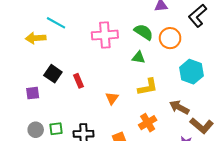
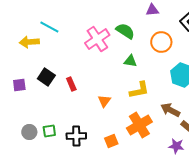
green semicircle: (144, 32) -> (125, 31), moved
pink cross: (105, 35) -> (97, 39), turned -30
purple square: (33, 93) -> (19, 85), moved
orange cross: (148, 123) -> (139, 125), size x1.4

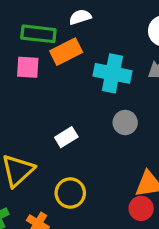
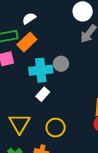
cyan cross: (112, 73) -> (41, 70), moved
gray circle: (125, 122) -> (61, 64), moved

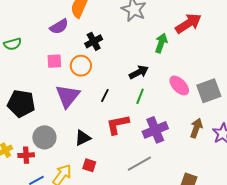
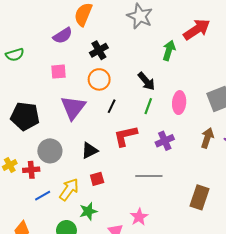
orange circle: (81, 66) -> (99, 79), moved
black arrow: (139, 72) -> (146, 81), turned 78
pink ellipse: (179, 85) -> (179, 103), moved, turned 50
purple cross: (155, 130) -> (165, 141), size x0.7
gray line: (139, 164) -> (149, 176), turned 30
red square: (89, 165) -> (97, 179), turned -32

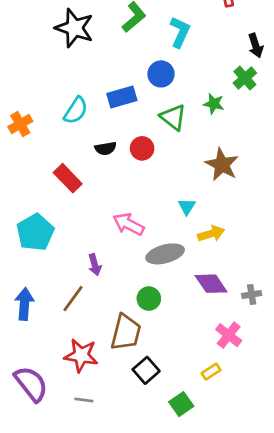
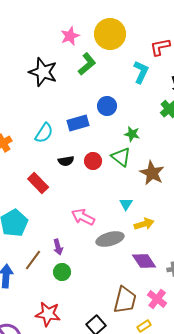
cyan L-shape: (180, 32) -> (141, 72), moved
green star: (214, 104) -> (132, 134), moved
green triangle: (173, 117) -> (121, 157), moved
brown line: (73, 299) -> (33, 260), moved
green circle: (149, 299) -> (62, 272), moved
brown trapezoid: (126, 332) -> (125, 300), moved

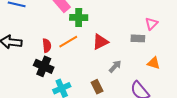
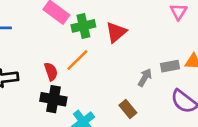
gray rectangle: (138, 38) -> (170, 66), moved
red triangle: (100, 42) -> (116, 32), moved

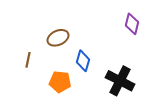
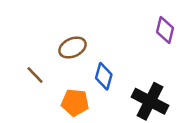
brown line: (28, 60) -> (35, 75), turned -56

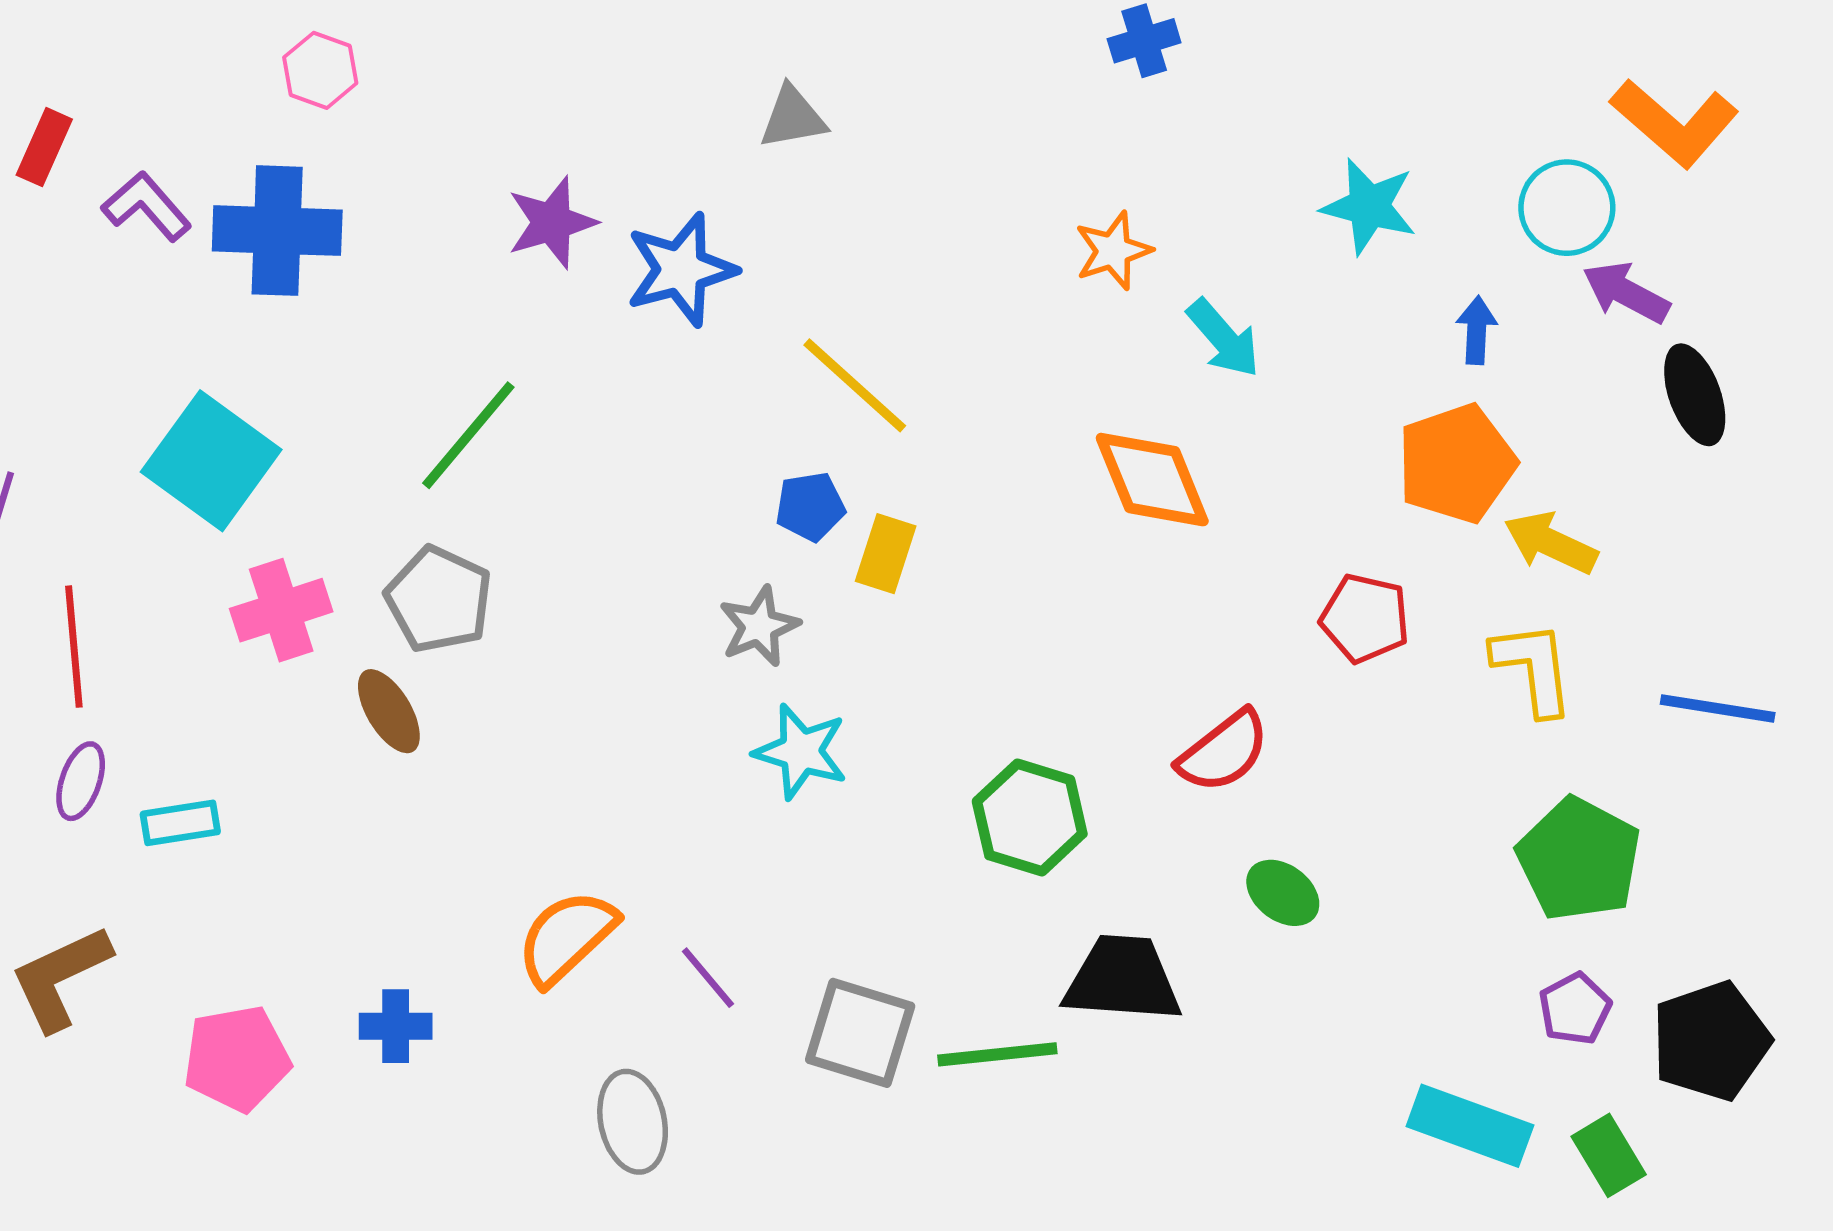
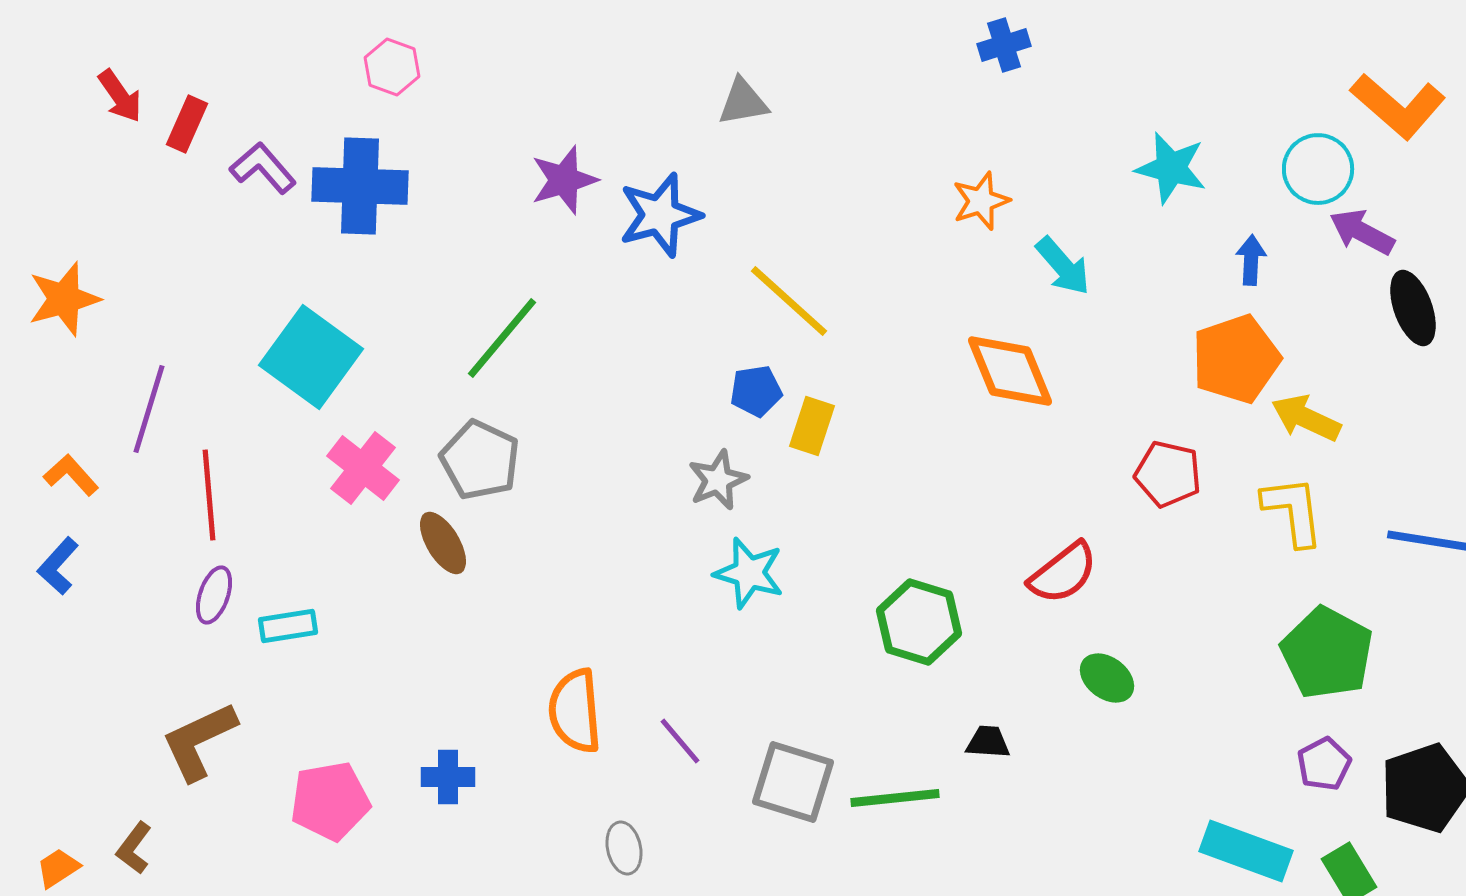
pink cross: (281, 610) -> (363, 468), turned -34
orange semicircle: (567, 937) -> (575, 711), turned -52
black trapezoid: (1123, 979) -> (988, 742), size x0.5
gray ellipse: (633, 1122) -> (624, 848), size x0.7

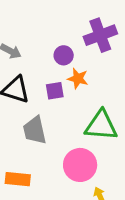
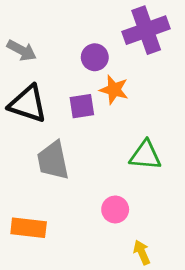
green triangle: (101, 126) -> (145, 155), size x0.7
pink circle: (80, 165) -> (115, 209), size x0.6

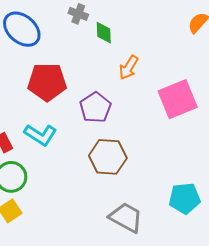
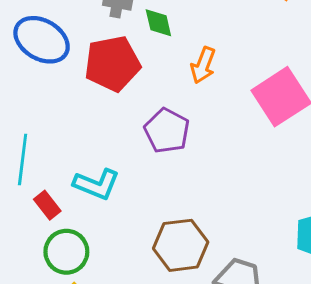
red pentagon: (47, 82) -> (112, 64), moved
brown hexagon: (108, 157) -> (181, 245), moved

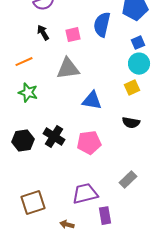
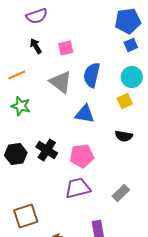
blue semicircle: (102, 25) -> (92, 75), moved
blue square: (138, 43) -> (131, 45), moved
gray triangle: (68, 69) -> (61, 82), turned 45
purple trapezoid: (85, 194) -> (78, 188), moved

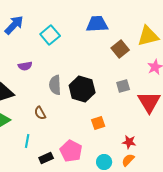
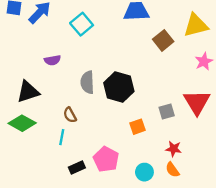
gray square: (123, 86) -> (167, 111), moved
cyan line: (27, 141) -> (62, 137), moved
orange semicircle: (128, 160) -> (172, 170), turned -80

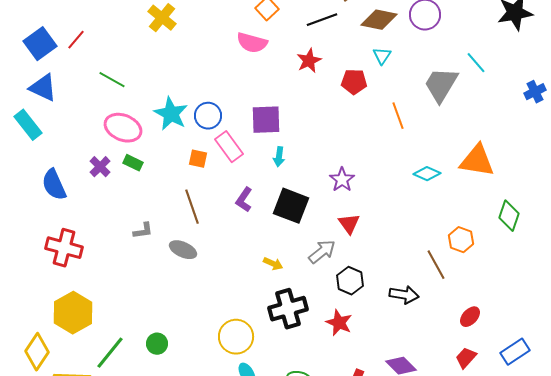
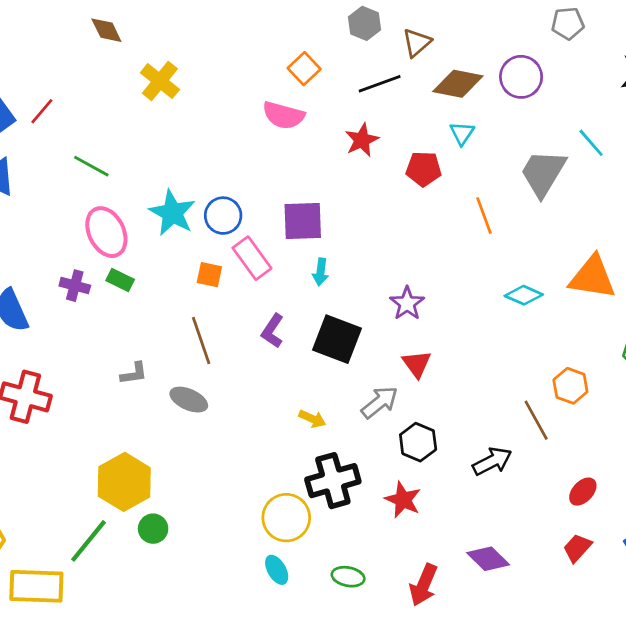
pink ellipse: (123, 128) -> (106, 232), turned 42
purple cross: (100, 167) -> (75, 286), turned -30
black arrow: (404, 295) -> (492, 461), turned -36
yellow hexagon: (73, 313) -> (124, 482), moved
yellow circle: (236, 337) -> (286, 518), moved

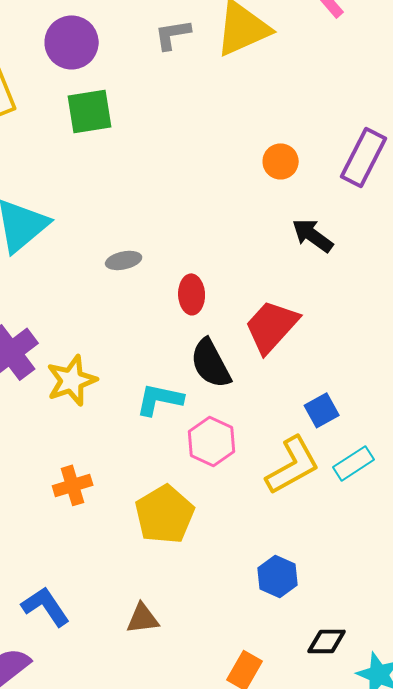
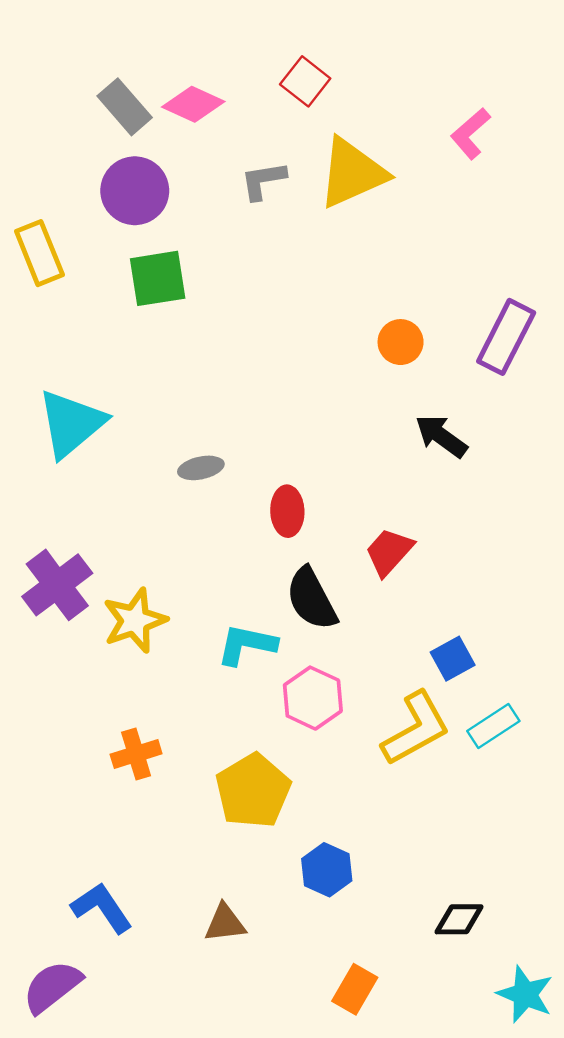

──────────

* DIRECTIONS FOR THIS TASK:
Needed here is only the span from the line with "red triangle: (100, 42) -> (116, 32), moved" through the last line of the entries, copied exactly with both ends and without pictures.

* SOLUTION TO THE PROBLEM:
red triangle: (100, 42) -> (116, 32), moved

brown line: (28, 60) -> (35, 75), turned -56

pink cross: (281, 610) -> (363, 468), turned -34
orange semicircle: (567, 937) -> (575, 711), turned -52
black trapezoid: (1123, 979) -> (988, 742), size x0.5
gray ellipse: (633, 1122) -> (624, 848), size x0.7

green triangle: (101, 126) -> (145, 155), size x0.7
pink circle: (80, 165) -> (115, 209), size x0.6

red pentagon: (47, 82) -> (112, 64), moved
brown hexagon: (108, 157) -> (181, 245), moved

blue semicircle: (102, 25) -> (92, 75), moved
blue square: (138, 43) -> (131, 45), moved
gray triangle: (68, 69) -> (61, 82), turned 45
purple trapezoid: (85, 194) -> (78, 188), moved

gray square: (123, 86) -> (167, 111), moved
cyan line: (27, 141) -> (62, 137), moved
orange semicircle: (128, 160) -> (172, 170), turned -80

pink ellipse: (123, 128) -> (106, 232), turned 42
purple cross: (100, 167) -> (75, 286), turned -30
black arrow: (404, 295) -> (492, 461), turned -36
yellow hexagon: (73, 313) -> (124, 482), moved
yellow circle: (236, 337) -> (286, 518), moved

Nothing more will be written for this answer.